> Problem description:
Reproduce the listing word for word. Skip any image.

··· Dataset extract ···

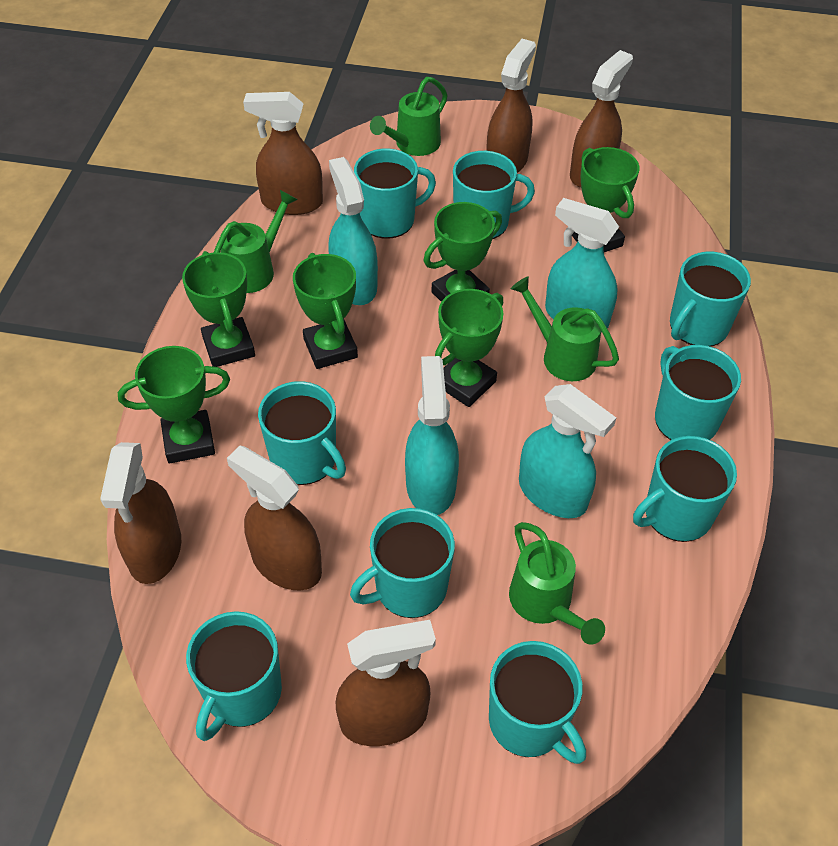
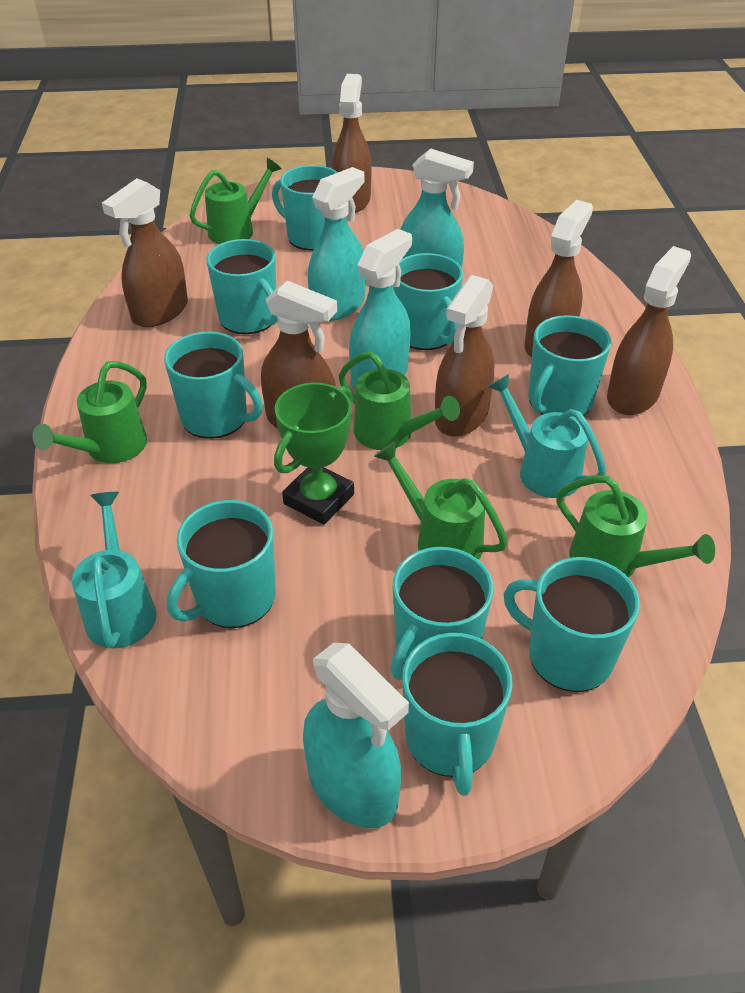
green trophy: 6 -> 1
green watering can: 4 -> 5
turquoise watering can: 0 -> 2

···

> Task answer:
green trophy: 6 -> 1
green watering can: 4 -> 5
turquoise watering can: 0 -> 2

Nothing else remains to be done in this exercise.